# WHAT THE TASK REQUIRES
Restate the records word for word, omitting nothing.

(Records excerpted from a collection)
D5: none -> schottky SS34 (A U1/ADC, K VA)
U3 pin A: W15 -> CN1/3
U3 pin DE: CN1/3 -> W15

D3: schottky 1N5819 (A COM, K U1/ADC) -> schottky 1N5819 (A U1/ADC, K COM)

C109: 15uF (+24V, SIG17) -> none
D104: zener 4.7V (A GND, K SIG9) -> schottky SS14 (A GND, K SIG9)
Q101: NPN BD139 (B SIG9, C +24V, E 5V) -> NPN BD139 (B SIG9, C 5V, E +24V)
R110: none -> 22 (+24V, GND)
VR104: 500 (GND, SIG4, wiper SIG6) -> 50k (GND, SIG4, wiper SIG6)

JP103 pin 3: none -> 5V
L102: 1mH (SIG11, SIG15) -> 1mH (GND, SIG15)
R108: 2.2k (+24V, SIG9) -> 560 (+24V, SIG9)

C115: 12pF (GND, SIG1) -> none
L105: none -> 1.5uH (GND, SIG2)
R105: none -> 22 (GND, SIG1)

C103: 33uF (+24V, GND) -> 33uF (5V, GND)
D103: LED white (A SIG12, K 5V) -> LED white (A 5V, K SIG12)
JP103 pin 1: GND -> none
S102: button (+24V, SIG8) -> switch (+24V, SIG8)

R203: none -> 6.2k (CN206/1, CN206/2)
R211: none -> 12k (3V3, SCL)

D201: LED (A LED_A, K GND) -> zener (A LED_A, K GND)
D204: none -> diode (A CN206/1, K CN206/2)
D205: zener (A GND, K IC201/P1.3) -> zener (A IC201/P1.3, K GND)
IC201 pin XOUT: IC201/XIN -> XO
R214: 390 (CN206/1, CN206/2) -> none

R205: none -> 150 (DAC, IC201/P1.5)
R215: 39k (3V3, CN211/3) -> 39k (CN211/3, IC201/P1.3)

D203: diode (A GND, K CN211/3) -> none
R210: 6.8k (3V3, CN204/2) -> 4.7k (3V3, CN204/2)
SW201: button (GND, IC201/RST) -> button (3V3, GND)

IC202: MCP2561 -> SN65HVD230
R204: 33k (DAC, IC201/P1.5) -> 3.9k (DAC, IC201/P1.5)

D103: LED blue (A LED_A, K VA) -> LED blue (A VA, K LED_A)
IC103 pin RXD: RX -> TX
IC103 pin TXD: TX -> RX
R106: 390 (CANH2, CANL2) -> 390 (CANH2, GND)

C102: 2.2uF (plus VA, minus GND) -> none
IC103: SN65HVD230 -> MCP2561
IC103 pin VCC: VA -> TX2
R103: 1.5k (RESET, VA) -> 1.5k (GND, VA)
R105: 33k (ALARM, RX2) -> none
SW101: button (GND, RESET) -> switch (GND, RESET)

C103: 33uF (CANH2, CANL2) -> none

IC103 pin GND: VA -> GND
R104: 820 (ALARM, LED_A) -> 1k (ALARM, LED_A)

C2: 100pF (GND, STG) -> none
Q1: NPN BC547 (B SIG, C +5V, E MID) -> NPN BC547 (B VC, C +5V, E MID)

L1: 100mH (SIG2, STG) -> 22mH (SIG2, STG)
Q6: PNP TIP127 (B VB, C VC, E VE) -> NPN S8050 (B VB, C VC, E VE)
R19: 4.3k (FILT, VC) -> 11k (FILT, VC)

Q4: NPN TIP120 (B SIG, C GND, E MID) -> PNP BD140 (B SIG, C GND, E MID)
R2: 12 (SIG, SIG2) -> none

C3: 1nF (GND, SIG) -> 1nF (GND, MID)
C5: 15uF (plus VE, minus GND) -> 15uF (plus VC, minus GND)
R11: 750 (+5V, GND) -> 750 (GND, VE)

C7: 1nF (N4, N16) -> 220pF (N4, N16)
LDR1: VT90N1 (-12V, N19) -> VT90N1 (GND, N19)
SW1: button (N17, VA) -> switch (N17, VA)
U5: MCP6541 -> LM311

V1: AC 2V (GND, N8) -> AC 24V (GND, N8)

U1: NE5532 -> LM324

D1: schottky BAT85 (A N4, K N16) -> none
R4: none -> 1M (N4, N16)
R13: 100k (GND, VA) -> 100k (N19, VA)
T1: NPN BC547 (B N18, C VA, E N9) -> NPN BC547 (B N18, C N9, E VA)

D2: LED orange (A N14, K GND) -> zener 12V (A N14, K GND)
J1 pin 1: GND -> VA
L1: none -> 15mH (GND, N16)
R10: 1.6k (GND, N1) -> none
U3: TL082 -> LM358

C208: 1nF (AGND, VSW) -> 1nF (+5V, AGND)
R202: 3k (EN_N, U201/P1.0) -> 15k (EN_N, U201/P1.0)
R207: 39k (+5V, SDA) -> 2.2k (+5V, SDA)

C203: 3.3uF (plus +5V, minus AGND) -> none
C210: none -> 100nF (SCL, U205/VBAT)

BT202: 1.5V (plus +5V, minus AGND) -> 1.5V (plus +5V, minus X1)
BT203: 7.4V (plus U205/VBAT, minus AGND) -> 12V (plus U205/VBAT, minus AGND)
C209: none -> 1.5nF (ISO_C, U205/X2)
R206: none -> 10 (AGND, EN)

# COMPLETED EXERCISE
D5: none -> schottky SS34 (A U1/ADC, K VA)
U3 pin A: W15 -> CN1/3
U3 pin DE: CN1/3 -> W15

D3: schottky 1N5819 (A COM, K U1/ADC) -> schottky 1N5819 (A U1/ADC, K COM)

C109: 15uF (+24V, SIG17) -> none
D104: zener 4.7V (A GND, K SIG9) -> schottky SS14 (A GND, K SIG9)
Q101: NPN BD139 (B SIG9, C +24V, E 5V) -> NPN BD139 (B SIG9, C 5V, E +24V)
R110: none -> 22 (+24V, GND)
VR104: 500 (GND, SIG4, wiper SIG6) -> 50k (GND, SIG4, wiper SIG6)

JP103 pin 3: none -> 5V
L102: 1mH (SIG11, SIG15) -> 1mH (GND, SIG15)
R108: 2.2k (+24V, SIG9) -> 560 (+24V, SIG9)

C115: 12pF (GND, SIG1) -> none
L105: none -> 1.5uH (GND, SIG2)
R105: none -> 22 (GND, SIG1)

C103: 33uF (+24V, GND) -> 33uF (5V, GND)
D103: LED white (A SIG12, K 5V) -> LED white (A 5V, K SIG12)
JP103 pin 1: GND -> none
S102: button (+24V, SIG8) -> switch (+24V, SIG8)

R203: none -> 6.2k (CN206/1, CN206/2)
R211: none -> 12k (3V3, SCL)

D201: LED (A LED_A, K GND) -> zener (A LED_A, K GND)
D204: none -> diode (A CN206/1, K CN206/2)
D205: zener (A GND, K IC201/P1.3) -> zener (A IC201/P1.3, K GND)
IC201 pin XOUT: IC201/XIN -> XO
R214: 390 (CN206/1, CN206/2) -> none

R205: none -> 150 (DAC, IC201/P1.5)
R215: 39k (3V3, CN211/3) -> 39k (CN211/3, IC201/P1.3)

D203: diode (A GND, K CN211/3) -> none
R210: 6.8k (3V3, CN204/2) -> 4.7k (3V3, CN204/2)
SW201: button (GND, IC201/RST) -> button (3V3, GND)

IC202: MCP2561 -> SN65HVD230
R204: 33k (DAC, IC201/P1.5) -> 3.9k (DAC, IC201/P1.5)

D103: LED blue (A LED_A, K VA) -> LED blue (A VA, K LED_A)
IC103 pin RXD: RX -> TX
IC103 pin TXD: TX -> RX
R106: 390 (CANH2, CANL2) -> 390 (CANH2, GND)

C102: 2.2uF (plus VA, minus GND) -> none
IC103: SN65HVD230 -> MCP2561
IC103 pin VCC: VA -> TX2
R103: 1.5k (RESET, VA) -> 1.5k (GND, VA)
R105: 33k (ALARM, RX2) -> none
SW101: button (GND, RESET) -> switch (GND, RESET)

C103: 33uF (CANH2, CANL2) -> none

IC103 pin GND: VA -> GND
R104: 820 (ALARM, LED_A) -> 1k (ALARM, LED_A)

C2: 100pF (GND, STG) -> none
Q1: NPN BC547 (B SIG, C +5V, E MID) -> NPN BC547 (B VC, C +5V, E MID)

L1: 100mH (SIG2, STG) -> 22mH (SIG2, STG)
Q6: PNP TIP127 (B VB, C VC, E VE) -> NPN S8050 (B VB, C VC, E VE)
R19: 4.3k (FILT, VC) -> 11k (FILT, VC)

Q4: NPN TIP120 (B SIG, C GND, E MID) -> PNP BD140 (B SIG, C GND, E MID)
R2: 12 (SIG, SIG2) -> none

C3: 1nF (GND, SIG) -> 1nF (GND, MID)
C5: 15uF (plus VE, minus GND) -> 15uF (plus VC, minus GND)
R11: 750 (+5V, GND) -> 750 (GND, VE)

C7: 1nF (N4, N16) -> 220pF (N4, N16)
LDR1: VT90N1 (-12V, N19) -> VT90N1 (GND, N19)
SW1: button (N17, VA) -> switch (N17, VA)
U5: MCP6541 -> LM311

V1: AC 2V (GND, N8) -> AC 24V (GND, N8)

U1: NE5532 -> LM324

D1: schottky BAT85 (A N4, K N16) -> none
R4: none -> 1M (N4, N16)
R13: 100k (GND, VA) -> 100k (N19, VA)
T1: NPN BC547 (B N18, C VA, E N9) -> NPN BC547 (B N18, C N9, E VA)

D2: LED orange (A N14, K GND) -> zener 12V (A N14, K GND)
J1 pin 1: GND -> VA
L1: none -> 15mH (GND, N16)
R10: 1.6k (GND, N1) -> none
U3: TL082 -> LM358

C208: 1nF (AGND, VSW) -> 1nF (+5V, AGND)
R202: 3k (EN_N, U201/P1.0) -> 15k (EN_N, U201/P1.0)
R207: 39k (+5V, SDA) -> 2.2k (+5V, SDA)

C203: 3.3uF (plus +5V, minus AGND) -> none
C210: none -> 100nF (SCL, U205/VBAT)

BT202: 1.5V (plus +5V, minus AGND) -> 1.5V (plus +5V, minus X1)
BT203: 7.4V (plus U205/VBAT, minus AGND) -> 12V (plus U205/VBAT, minus AGND)
C209: none -> 1.5nF (ISO_C, U205/X2)
R206: none -> 10 (AGND, EN)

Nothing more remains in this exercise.